## [The task]
Extract from the entries below, exactly as given, only the lines from the line containing "removed: present/ash-grey bottom left" to the line containing "added: rubber duck/teal", both lines included.

## [Information supplied]
--

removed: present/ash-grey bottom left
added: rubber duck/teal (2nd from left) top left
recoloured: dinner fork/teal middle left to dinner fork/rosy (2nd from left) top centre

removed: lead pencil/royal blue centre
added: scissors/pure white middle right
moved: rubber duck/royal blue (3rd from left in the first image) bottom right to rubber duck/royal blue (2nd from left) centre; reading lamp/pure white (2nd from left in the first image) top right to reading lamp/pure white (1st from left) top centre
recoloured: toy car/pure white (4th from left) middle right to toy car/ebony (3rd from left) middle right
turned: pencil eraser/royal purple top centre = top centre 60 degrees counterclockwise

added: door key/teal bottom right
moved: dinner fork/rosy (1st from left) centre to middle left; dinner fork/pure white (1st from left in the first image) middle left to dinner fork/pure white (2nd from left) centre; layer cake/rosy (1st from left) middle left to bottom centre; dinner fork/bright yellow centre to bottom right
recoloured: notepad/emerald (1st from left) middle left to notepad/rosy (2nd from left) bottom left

--

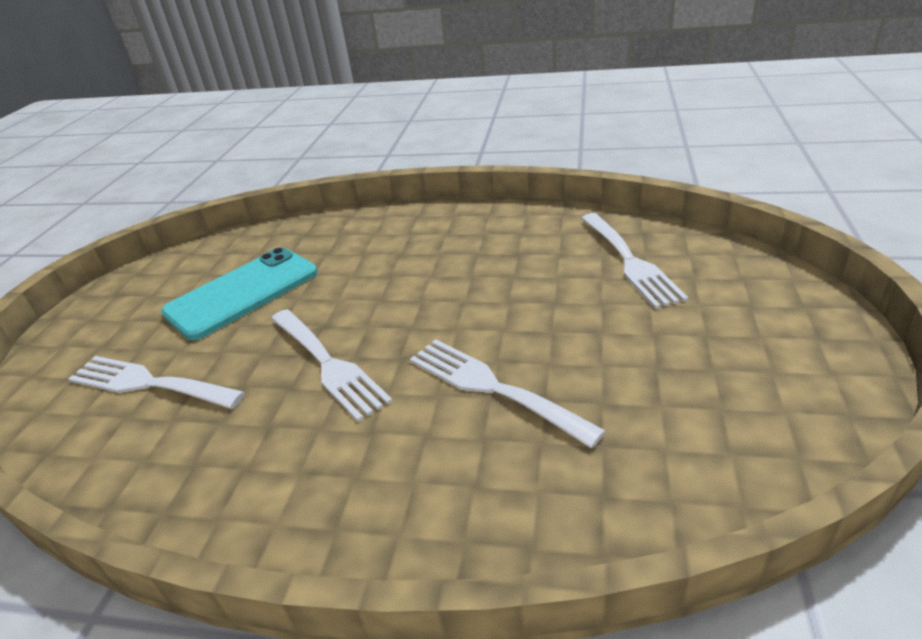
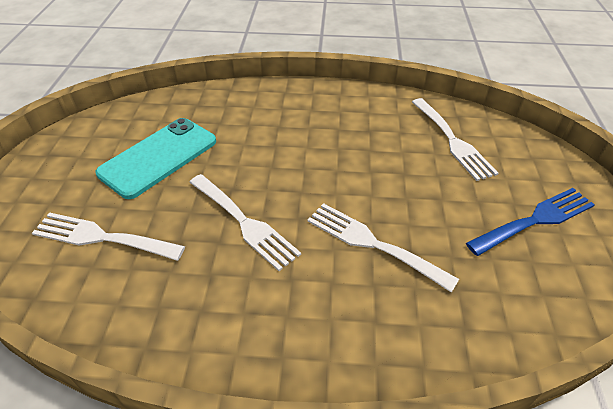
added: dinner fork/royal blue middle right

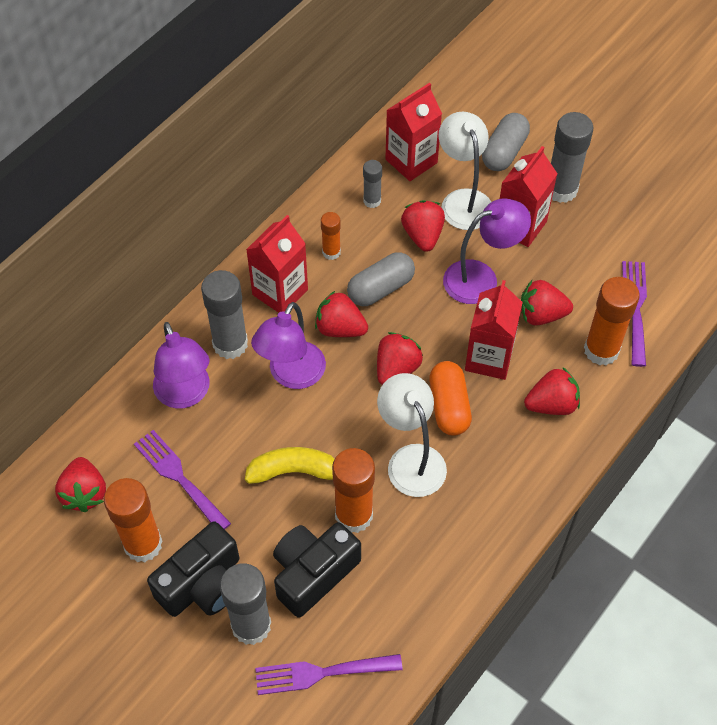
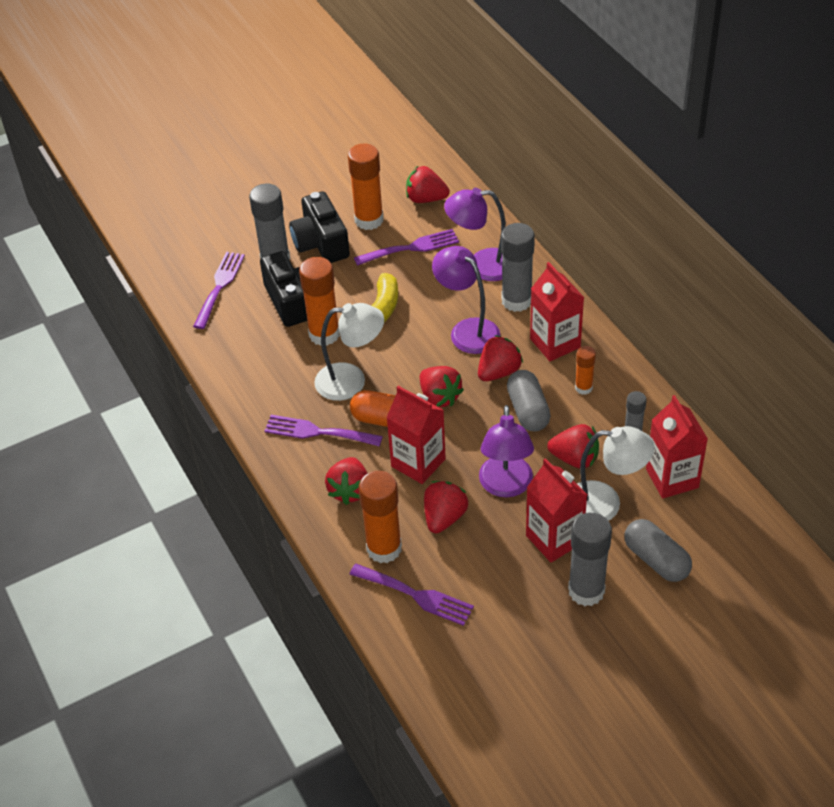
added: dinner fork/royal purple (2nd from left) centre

--

## [Answer space]
removed: present/ash-grey bottom left
added: rubber duck/teal (2nd from left) top left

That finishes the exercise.